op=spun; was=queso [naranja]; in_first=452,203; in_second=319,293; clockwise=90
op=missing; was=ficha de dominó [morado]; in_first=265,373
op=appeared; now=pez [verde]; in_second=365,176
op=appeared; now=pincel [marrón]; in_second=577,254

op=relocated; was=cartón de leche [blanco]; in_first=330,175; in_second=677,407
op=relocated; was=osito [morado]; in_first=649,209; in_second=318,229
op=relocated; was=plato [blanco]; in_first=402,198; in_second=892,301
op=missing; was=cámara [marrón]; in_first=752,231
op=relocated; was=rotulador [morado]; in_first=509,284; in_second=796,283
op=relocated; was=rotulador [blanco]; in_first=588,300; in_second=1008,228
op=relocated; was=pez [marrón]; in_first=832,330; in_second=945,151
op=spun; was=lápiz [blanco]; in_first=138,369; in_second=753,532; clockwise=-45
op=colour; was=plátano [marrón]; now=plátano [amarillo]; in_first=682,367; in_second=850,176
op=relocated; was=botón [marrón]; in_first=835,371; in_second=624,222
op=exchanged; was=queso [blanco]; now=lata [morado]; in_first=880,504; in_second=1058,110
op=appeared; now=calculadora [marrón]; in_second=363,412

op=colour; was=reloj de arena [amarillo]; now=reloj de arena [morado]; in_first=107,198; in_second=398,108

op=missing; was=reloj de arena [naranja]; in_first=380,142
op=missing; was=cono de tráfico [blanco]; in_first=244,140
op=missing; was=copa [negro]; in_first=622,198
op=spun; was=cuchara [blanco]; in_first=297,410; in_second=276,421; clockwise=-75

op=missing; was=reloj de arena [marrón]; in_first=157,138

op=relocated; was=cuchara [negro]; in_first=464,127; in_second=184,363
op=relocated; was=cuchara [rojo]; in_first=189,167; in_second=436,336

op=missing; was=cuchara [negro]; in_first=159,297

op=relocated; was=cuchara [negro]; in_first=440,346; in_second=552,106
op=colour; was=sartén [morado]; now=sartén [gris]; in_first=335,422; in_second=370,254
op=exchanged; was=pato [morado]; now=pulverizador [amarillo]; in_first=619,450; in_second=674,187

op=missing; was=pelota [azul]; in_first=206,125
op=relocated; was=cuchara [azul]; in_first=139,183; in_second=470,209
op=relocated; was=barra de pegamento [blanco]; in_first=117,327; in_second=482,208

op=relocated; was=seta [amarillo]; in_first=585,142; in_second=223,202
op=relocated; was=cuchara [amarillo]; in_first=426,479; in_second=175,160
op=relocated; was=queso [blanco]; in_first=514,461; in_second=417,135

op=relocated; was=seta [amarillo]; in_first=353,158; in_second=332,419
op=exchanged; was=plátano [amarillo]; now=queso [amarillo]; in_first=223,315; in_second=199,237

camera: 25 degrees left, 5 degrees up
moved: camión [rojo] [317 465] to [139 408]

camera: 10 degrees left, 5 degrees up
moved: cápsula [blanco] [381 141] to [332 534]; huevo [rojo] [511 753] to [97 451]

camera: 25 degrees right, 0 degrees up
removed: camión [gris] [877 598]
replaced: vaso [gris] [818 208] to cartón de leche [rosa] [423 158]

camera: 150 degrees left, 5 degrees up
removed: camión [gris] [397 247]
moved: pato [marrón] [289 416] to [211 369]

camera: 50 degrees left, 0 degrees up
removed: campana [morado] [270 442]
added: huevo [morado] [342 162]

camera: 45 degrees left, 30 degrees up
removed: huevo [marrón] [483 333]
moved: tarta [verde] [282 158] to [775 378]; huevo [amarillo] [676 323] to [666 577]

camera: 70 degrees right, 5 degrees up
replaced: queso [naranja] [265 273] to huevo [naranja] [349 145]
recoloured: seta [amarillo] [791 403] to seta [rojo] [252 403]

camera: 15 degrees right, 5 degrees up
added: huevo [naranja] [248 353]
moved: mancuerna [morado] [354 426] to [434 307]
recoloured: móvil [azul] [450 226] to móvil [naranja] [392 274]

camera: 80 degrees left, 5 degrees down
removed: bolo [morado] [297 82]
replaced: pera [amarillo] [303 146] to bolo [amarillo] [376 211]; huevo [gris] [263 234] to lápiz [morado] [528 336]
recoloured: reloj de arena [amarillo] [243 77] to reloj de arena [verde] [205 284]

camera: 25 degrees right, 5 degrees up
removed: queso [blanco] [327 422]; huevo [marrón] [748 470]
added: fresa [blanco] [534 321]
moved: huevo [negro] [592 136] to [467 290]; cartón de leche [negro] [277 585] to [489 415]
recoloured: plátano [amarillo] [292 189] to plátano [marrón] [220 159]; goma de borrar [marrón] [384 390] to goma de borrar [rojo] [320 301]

______

## Your task
With nothing omitted, set down all of the records again.

## Result
op=spun; was=queso [naranja]; in_first=452,203; in_second=319,293; clockwise=90
op=missing; was=ficha de dominó [morado]; in_first=265,373
op=appeared; now=pez [verde]; in_second=365,176
op=appeared; now=pincel [marrón]; in_second=577,254

op=relocated; was=cartón de leche [blanco]; in_first=330,175; in_second=677,407
op=relocated; was=osito [morado]; in_first=649,209; in_second=318,229
op=relocated; was=plato [blanco]; in_first=402,198; in_second=892,301
op=missing; was=cámara [marrón]; in_first=752,231
op=relocated; was=rotulador [morado]; in_first=509,284; in_second=796,283
op=relocated; was=rotulador [blanco]; in_first=588,300; in_second=1008,228
op=relocated; was=pez [marrón]; in_first=832,330; in_second=945,151
op=spun; was=lápiz [blanco]; in_first=138,369; in_second=753,532; clockwise=-45
op=colour; was=plátano [marrón]; now=plátano [amarillo]; in_first=682,367; in_second=850,176
op=relocated; was=botón [marrón]; in_first=835,371; in_second=624,222
op=exchanged; was=queso [blanco]; now=lata [morado]; in_first=880,504; in_second=1058,110
op=appeared; now=calculadora [marrón]; in_second=363,412

op=colour; was=reloj de arena [amarillo]; now=reloj de arena [morado]; in_first=107,198; in_second=398,108

op=missing; was=reloj de arena [naranja]; in_first=380,142
op=missing; was=cono de tráfico [blanco]; in_first=244,140
op=missing; was=copa [negro]; in_first=622,198
op=spun; was=cuchara [blanco]; in_first=297,410; in_second=276,421; clockwise=-75

op=missing; was=reloj de arena [marrón]; in_first=157,138

op=relocated; was=cuchara [negro]; in_first=464,127; in_second=184,363
op=relocated; was=cuchara [rojo]; in_first=189,167; in_second=436,336

op=missing; was=cuchara [negro]; in_first=159,297

op=relocated; was=cuchara [negro]; in_first=440,346; in_second=552,106
op=colour; was=sartén [morado]; now=sartén [gris]; in_first=335,422; in_second=370,254
op=exchanged; was=pato [morado]; now=pulverizador [amarillo]; in_first=619,450; in_second=674,187

op=missing; was=pelota [azul]; in_first=206,125
op=relocated; was=cuchara [azul]; in_first=139,183; in_second=470,209
op=relocated; was=barra de pegamento [blanco]; in_first=117,327; in_second=482,208

op=relocated; was=seta [amarillo]; in_first=585,142; in_second=223,202
op=relocated; was=cuchara [amarillo]; in_first=426,479; in_second=175,160
op=relocated; was=queso [blanco]; in_first=514,461; in_second=417,135

op=relocated; was=seta [amarillo]; in_first=353,158; in_second=332,419
op=exchanged; was=plátano [amarillo]; now=queso [amarillo]; in_first=223,315; in_second=199,237

camera: 25 degrees left, 5 degrees up
moved: camión [rojo] [317 465] to [139 408]

camera: 10 degrees left, 5 degrees up
moved: cápsula [blanco] [381 141] to [332 534]; huevo [rojo] [511 753] to [97 451]

camera: 25 degrees right, 0 degrees up
removed: camión [gris] [877 598]
replaced: vaso [gris] [818 208] to cartón de leche [rosa] [423 158]

camera: 150 degrees left, 5 degrees up
removed: camión [gris] [397 247]
moved: pato [marrón] [289 416] to [211 369]

camera: 50 degrees left, 0 degrees up
removed: campana [morado] [270 442]
added: huevo [morado] [342 162]

camera: 45 degrees left, 30 degrees up
removed: huevo [marrón] [483 333]
moved: tarta [verde] [282 158] to [775 378]; huevo [amarillo] [676 323] to [666 577]

camera: 70 degrees right, 5 degrees up
replaced: queso [naranja] [265 273] to huevo [naranja] [349 145]
recoloured: seta [amarillo] [791 403] to seta [rojo] [252 403]

camera: 15 degrees right, 5 degrees up
added: huevo [naranja] [248 353]
moved: mancuerna [morado] [354 426] to [434 307]
recoloured: móvil [azul] [450 226] to móvil [naranja] [392 274]

camera: 80 degrees left, 5 degrees down
removed: bolo [morado] [297 82]
replaced: pera [amarillo] [303 146] to bolo [amarillo] [376 211]; huevo [gris] [263 234] to lápiz [morado] [528 336]
recoloured: reloj de arena [amarillo] [243 77] to reloj de arena [verde] [205 284]

camera: 25 degrees right, 5 degrees up
removed: queso [blanco] [327 422]; huevo [marrón] [748 470]
added: fresa [blanco] [534 321]
moved: huevo [negro] [592 136] to [467 290]; cartón de leche [negro] [277 585] to [489 415]
recoloured: plátano [amarillo] [292 189] to plátano [marrón] [220 159]; goma de borrar [marrón] [384 390] to goma de borrar [rojo] [320 301]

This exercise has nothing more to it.